### PROBLEM DETAILS
Copy out, word for word, everything from the start of the records down to the line containing "15 [44, 641]", including both ends. Leave the pictures out of your answer.

### DATA
________________________

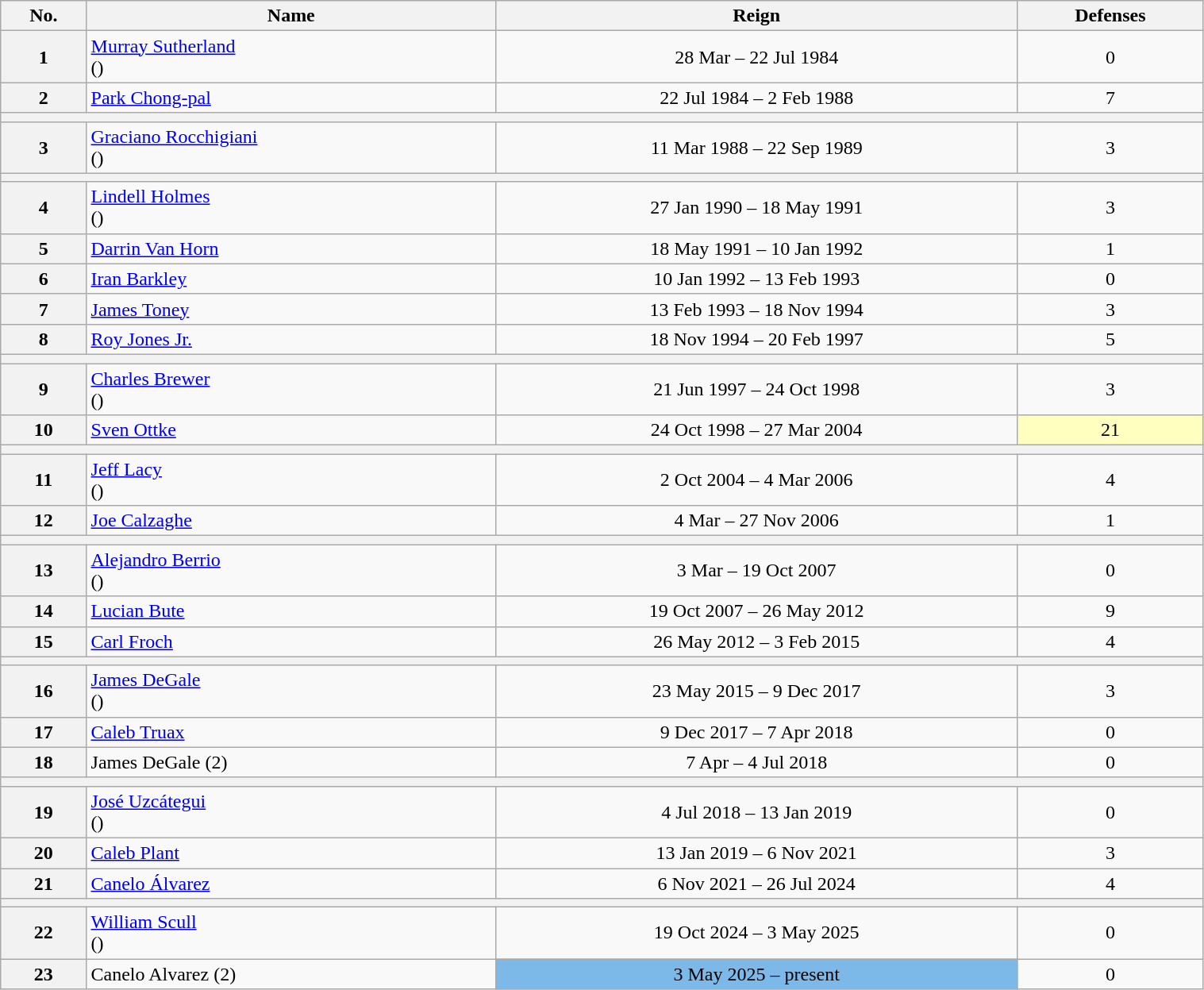
18 Nov 1994 – 20 Feb 1997 [757, 339]
Iran Barkley [291, 279]
9 Dec 2017 – 7 Apr 2018 [757, 732]
28 Mar – 22 Jul 1984 [757, 57]
Sven Ottke [291, 430]
8 [44, 339]
23 [44, 974]
Darrin Van Horn [291, 248]
6 Nov 2021 – 26 Jul 2024 [757, 883]
James Toney [291, 309]
William Scull() [291, 933]
Reign [757, 16]
10 [44, 430]
James DeGale() [291, 690]
18 May 1991 – 10 Jan 1992 [757, 248]
13 Feb 1993 – 18 Nov 1994 [757, 309]
16 [44, 690]
Caleb Truax [291, 732]
15 [44, 641]
James DeGale (2) [291, 762]
14 [44, 611]
23 May 2015 – 9 Dec 2017 [757, 690]
Alejandro Berrio() [291, 570]
Roy Jones Jr. [291, 339]
Charles Brewer() [291, 389]
Joe Calzaghe [291, 521]
Caleb Plant [291, 852]
Graciano Rocchigiani() [291, 148]
10 Jan 1992 – 13 Feb 1993 [757, 279]
Lucian Bute [291, 611]
4 Mar – 27 Nov 2006 [757, 521]
27 Jan 1990 – 18 May 1991 [757, 208]
24 Oct 1998 – 27 Mar 2004 [757, 430]
Carl Froch [291, 641]
3 May 2025 – present [757, 974]
22 [44, 933]
Jeff Lacy() [291, 479]
20 [44, 852]
13 [44, 570]
11 [44, 479]
José Uzcátegui() [291, 811]
21 Jun 1997 – 24 Oct 1998 [757, 389]
Name [291, 16]
Canelo Alvarez (2) [291, 974]
2 Oct 2004 – 4 Mar 2006 [757, 479]
17 [44, 732]
4 Jul 2018 – 13 Jan 2019 [757, 811]
Lindell Holmes() [291, 208]
Canelo Álvarez [291, 883]
6 [44, 279]
18 [44, 762]
22 Jul 1984 – 2 Feb 1988 [757, 98]
12 [44, 521]
No. [44, 16]
Park Chong-pal [291, 98]
3 Mar – 19 Oct 2007 [757, 570]
19 Oct 2024 – 3 May 2025 [757, 933]
Defenses [1110, 16]
13 Jan 2019 – 6 Nov 2021 [757, 852]
19 [44, 811]
2 [44, 98]
26 May 2012 – 3 Feb 2015 [757, 641]
11 Mar 1988 – 22 Sep 1989 [757, 148]
7 Apr – 4 Jul 2018 [757, 762]
Murray Sutherland() [291, 57]
19 Oct 2007 – 26 May 2012 [757, 611]
Return [X, Y] of the center of cell containing provided text 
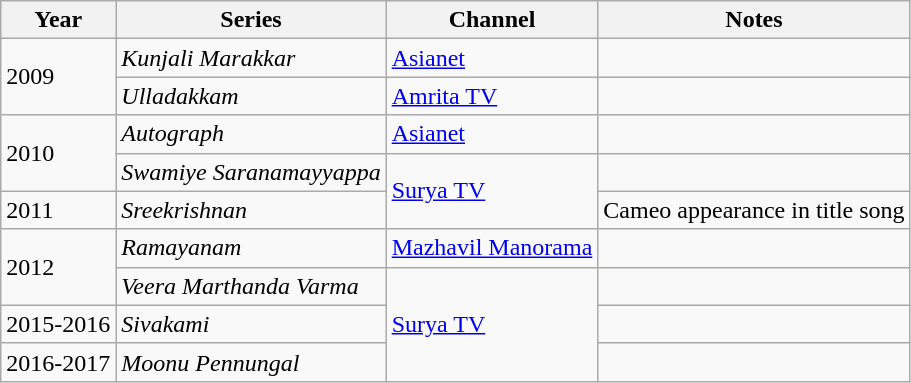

________________________

### SOLUTION TO THE EXERCISE
18 Nov 1994 – 20 Feb 1997 [757, 339]
Iran Barkley [291, 279]
9 Dec 2017 – 7 Apr 2018 [757, 732]
28 Mar – 22 Jul 1984 [757, 57]
Sven Ottke [291, 430]
8 [44, 339]
23 [44, 974]
Darrin Van Horn [291, 248]
6 Nov 2021 – 26 Jul 2024 [757, 883]
James Toney [291, 309]
William Scull() [291, 933]
Reign [757, 16]
10 [44, 430]
James DeGale() [291, 690]
18 May 1991 – 10 Jan 1992 [757, 248]
13 Feb 1993 – 18 Nov 1994 [757, 309]
16 [44, 690]
Caleb Truax [291, 732]
15 [44, 641]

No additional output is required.